* **Action item**: Copy out, from the data below, each line in which the word "pink" occurs.

++++++++++++++++++++

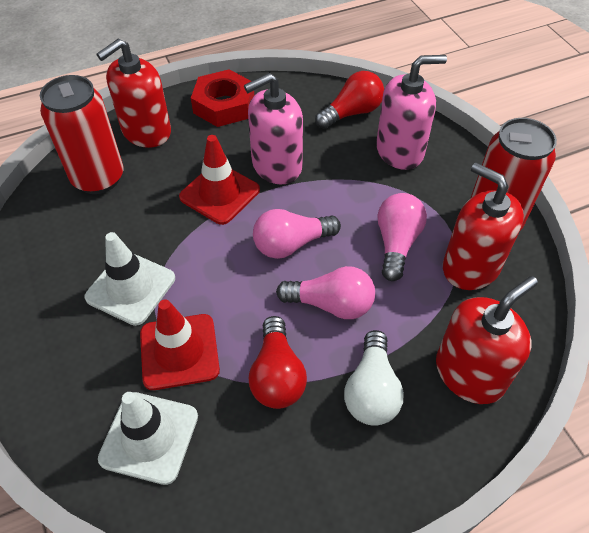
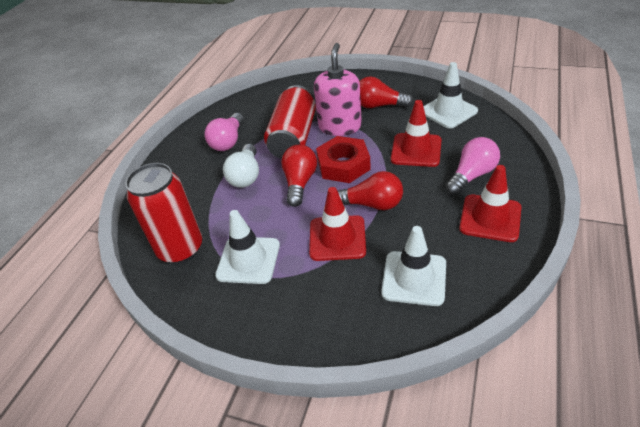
pink light bulb: 3 -> 2
pink soap dispenser: 2 -> 1
red light bulb: 2 -> 3
red soap dispenser: 3 -> 0
red traffic cone: 2 -> 3
white traffic cone: 2 -> 3

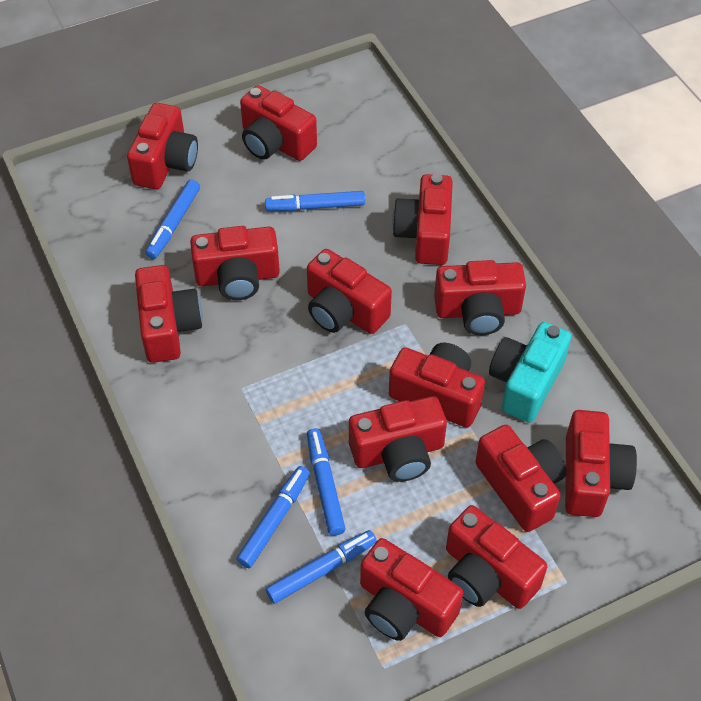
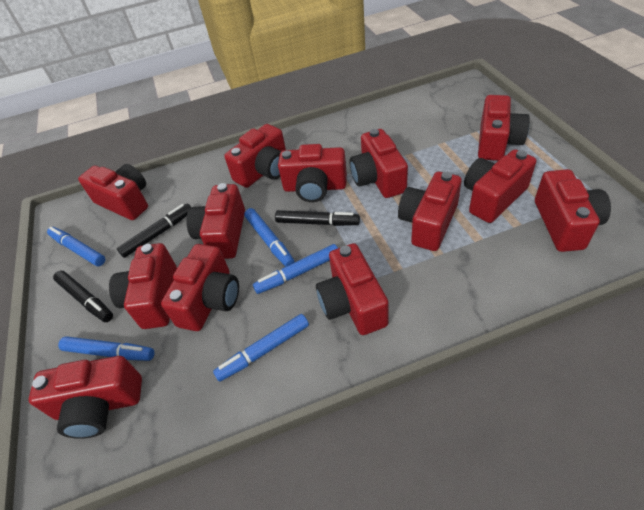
black marker: 0 -> 3
turquoise camera: 1 -> 0

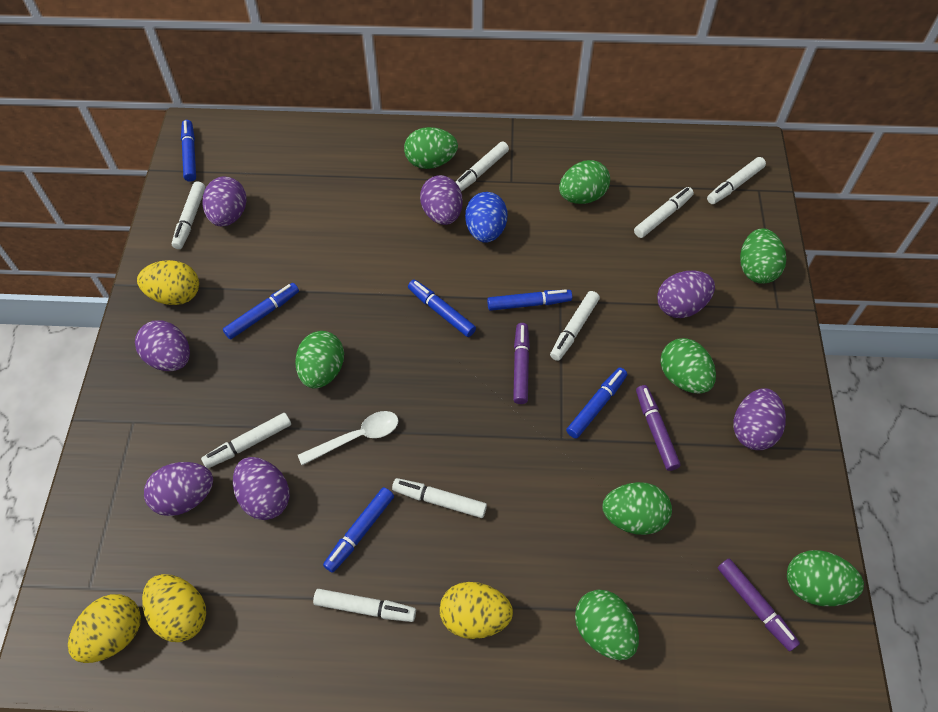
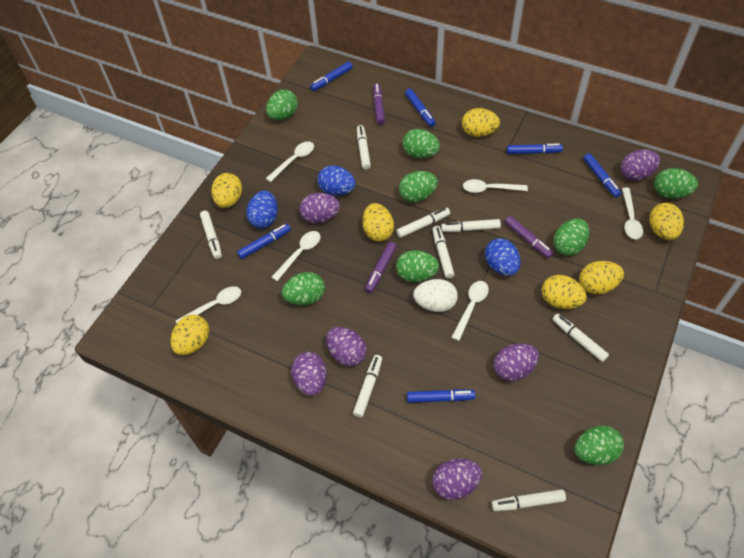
blue egg: 1 -> 3
purple egg: 7 -> 6
white egg: 0 -> 1
white spoon: 1 -> 6
yellow egg: 4 -> 7

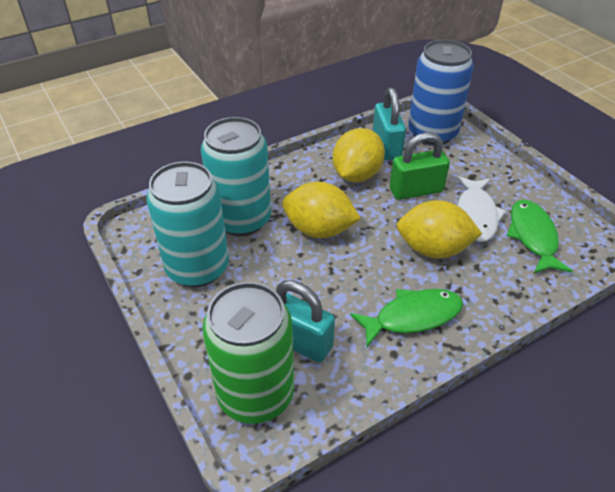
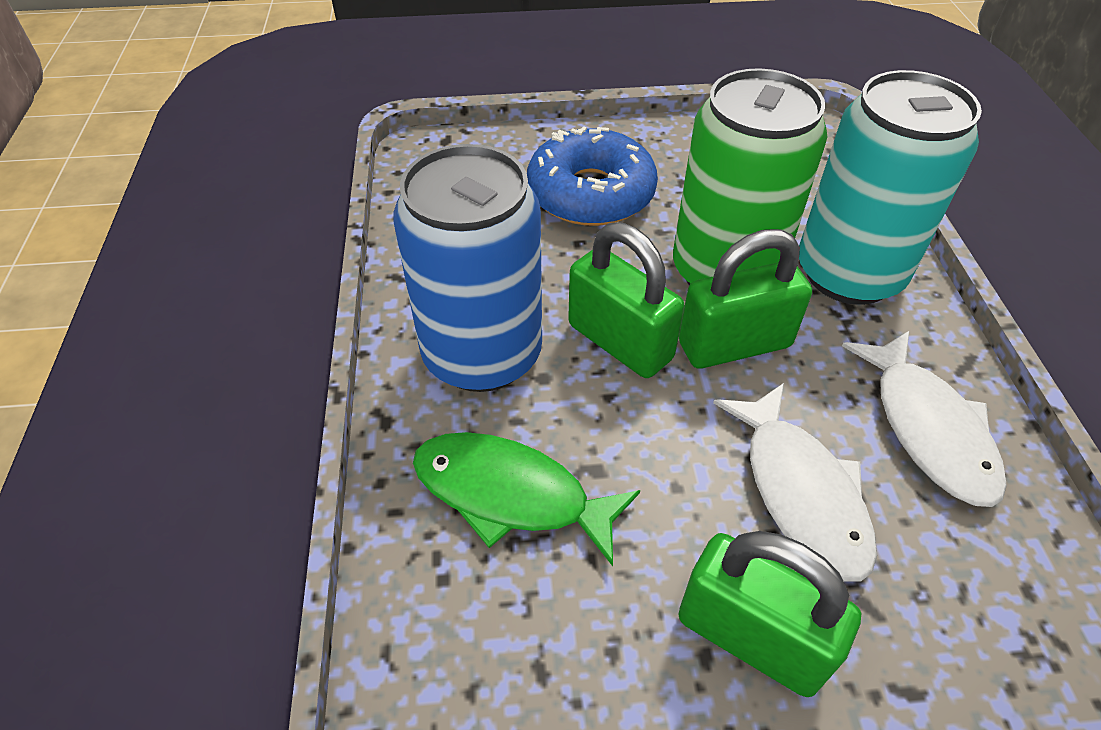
blue donut: 0 -> 1
green fish: 2 -> 1
green padlock: 1 -> 3
turquoise can: 2 -> 1
turquoise padlock: 2 -> 0
white fish: 1 -> 2
yellow lemon: 3 -> 0

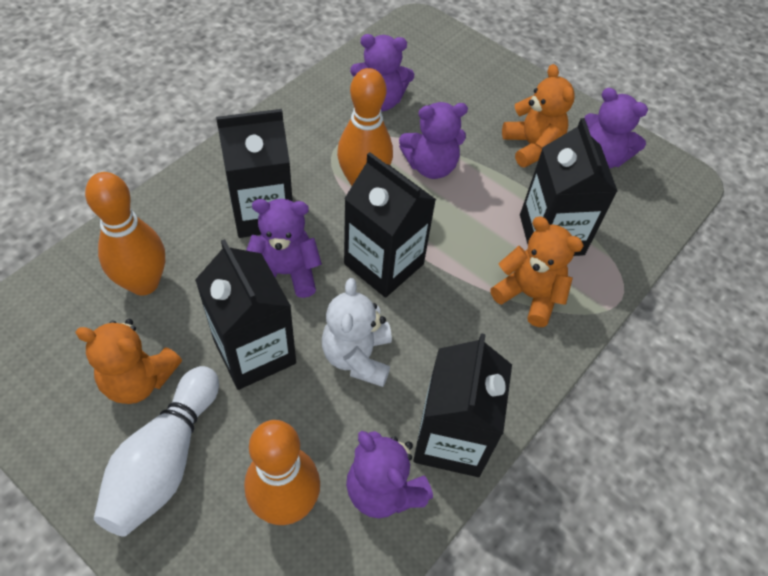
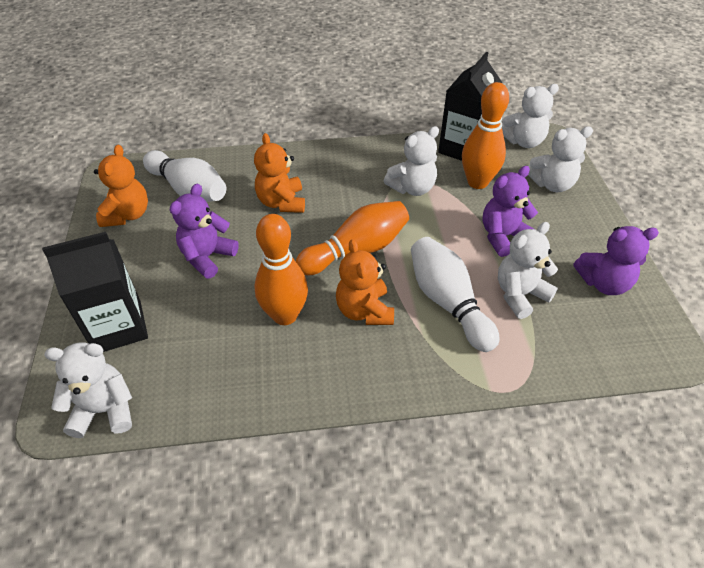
black carton: 5 -> 2
purple teddy bear: 5 -> 3
white bowling pin: 1 -> 2
white teddy bear: 1 -> 5

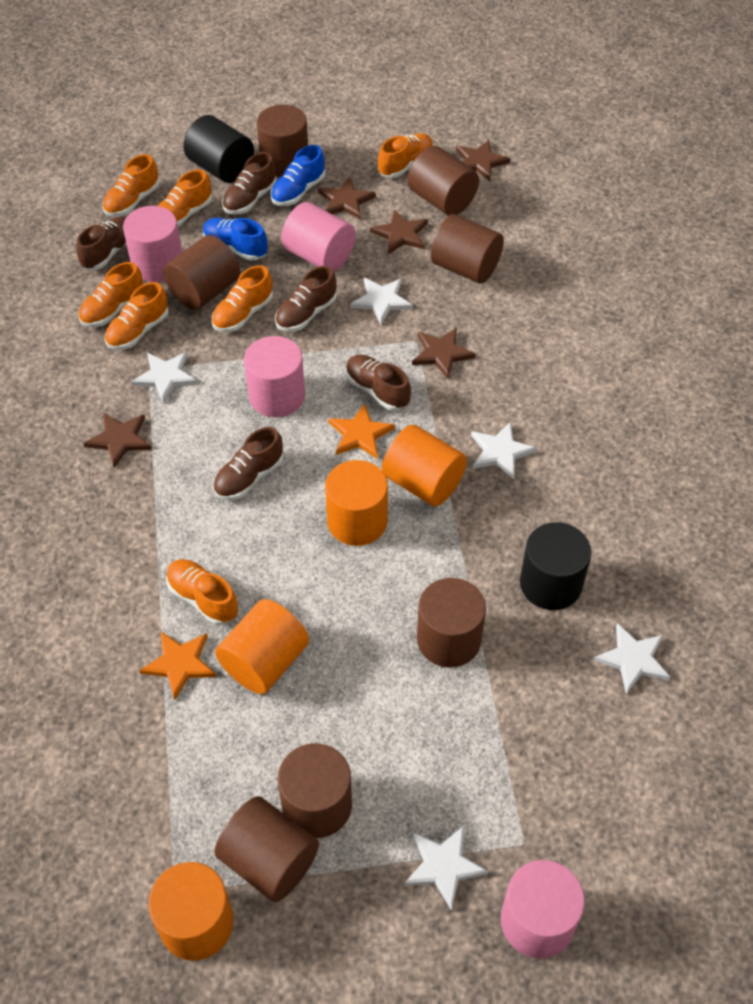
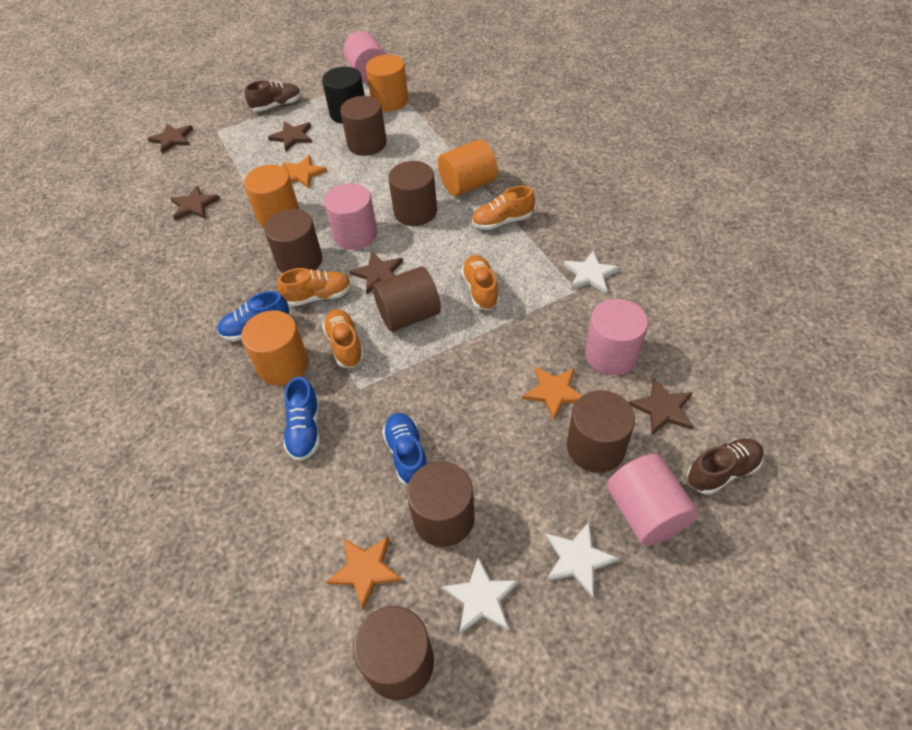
black cylinder: 2 -> 1
blue shoe: 2 -> 3
brown shoe: 5 -> 2
orange shoe: 7 -> 4
orange star: 2 -> 3
white star: 5 -> 3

++++++++++++++++++++

* **Response to this exercise**:
pink light bulb: 3 -> 2
pink soap dispenser: 2 -> 1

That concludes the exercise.